* Exercise objective *
Set down all of the entries word for word, omitting the images they contain.

* Data provided *
··········
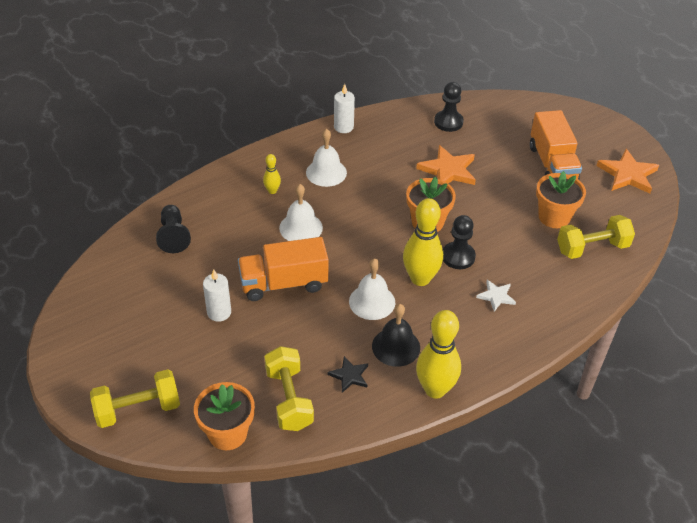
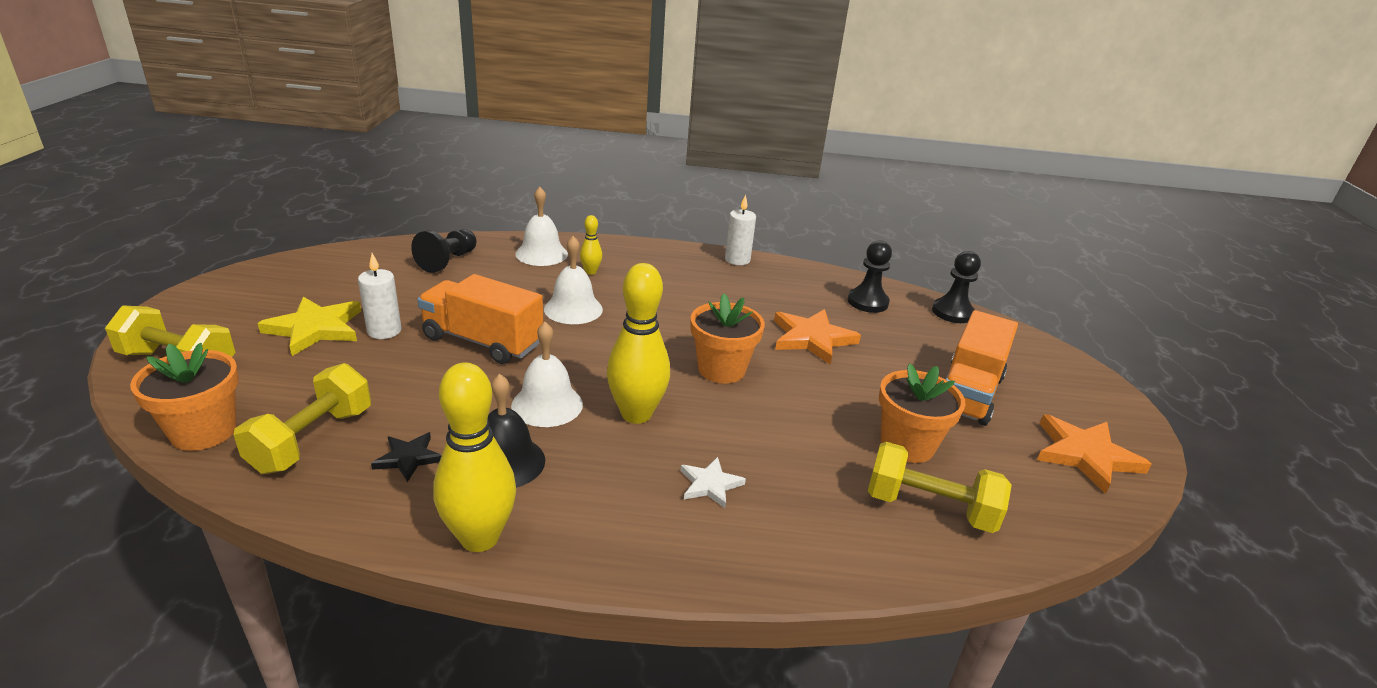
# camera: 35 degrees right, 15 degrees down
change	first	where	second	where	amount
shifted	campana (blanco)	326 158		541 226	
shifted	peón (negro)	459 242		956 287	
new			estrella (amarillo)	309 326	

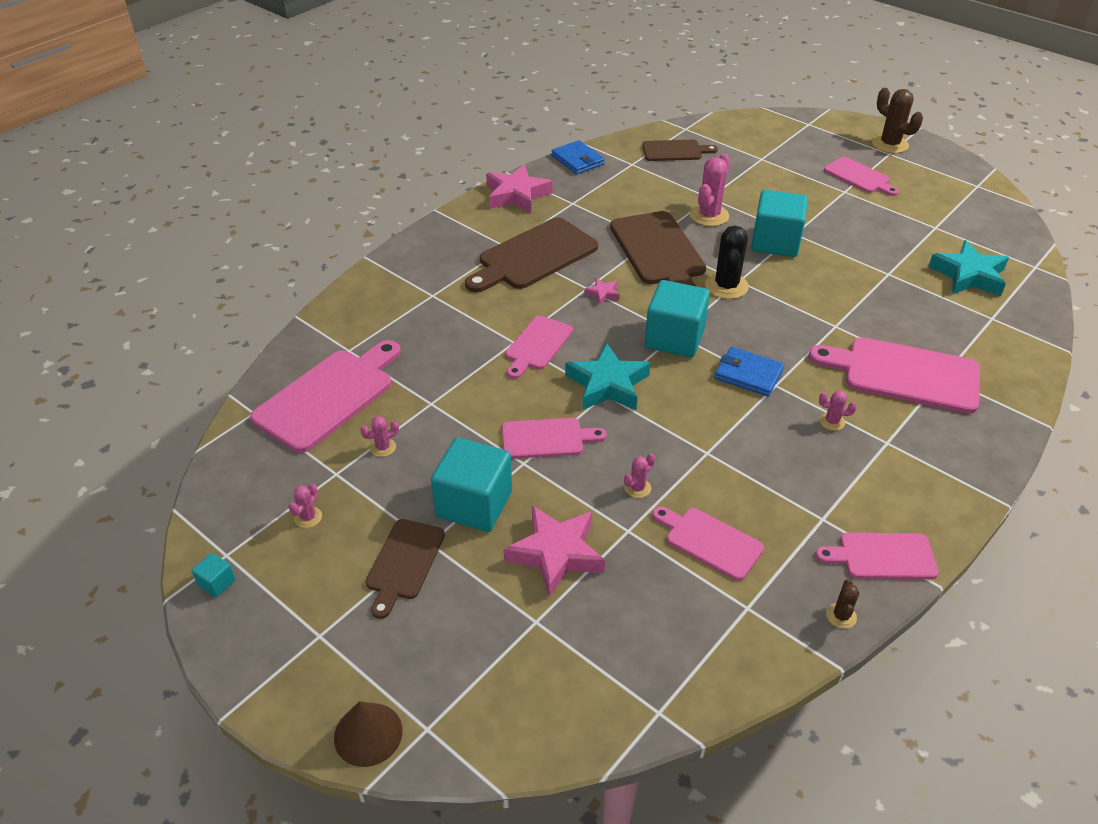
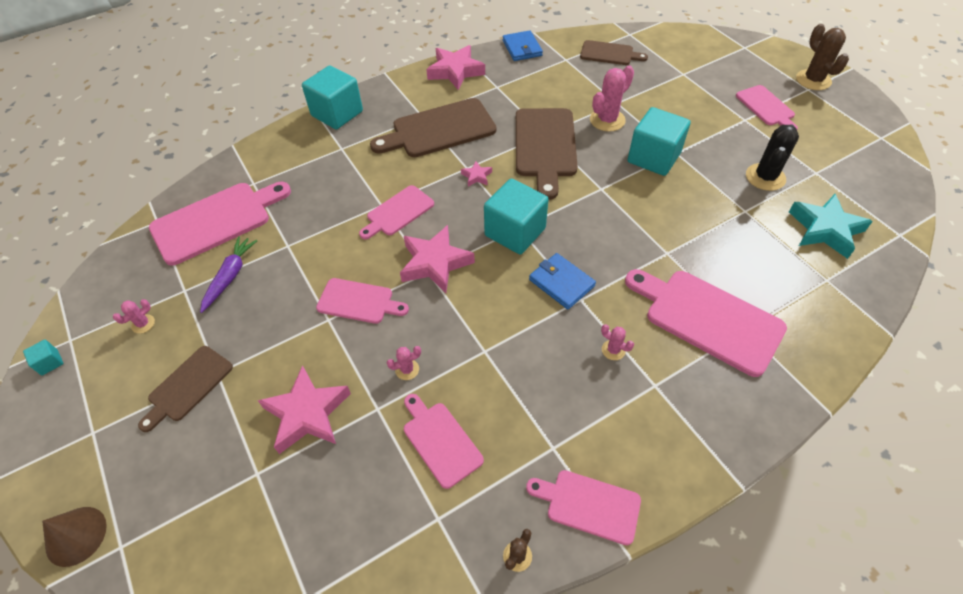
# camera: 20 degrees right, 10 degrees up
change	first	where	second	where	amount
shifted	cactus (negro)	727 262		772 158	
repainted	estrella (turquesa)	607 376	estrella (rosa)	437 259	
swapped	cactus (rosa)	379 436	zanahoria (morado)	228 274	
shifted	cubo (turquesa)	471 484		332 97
··········
* Solution to the exercise *
# camera: 35 degrees right, 15 degrees down
change	first	where	second	where	amount
shifted	campana (blanco)	326 158		541 226	
shifted	peón (negro)	459 242		956 287	
new			estrella (amarillo)	309 326	

# camera: 20 degrees right, 10 degrees up
change	first	where	second	where	amount
shifted	cactus (negro)	727 262		772 158	
repainted	estrella (turquesa)	607 376	estrella (rosa)	437 259	
swapped	cactus (rosa)	379 436	zanahoria (morado)	228 274	
shifted	cubo (turquesa)	471 484		332 97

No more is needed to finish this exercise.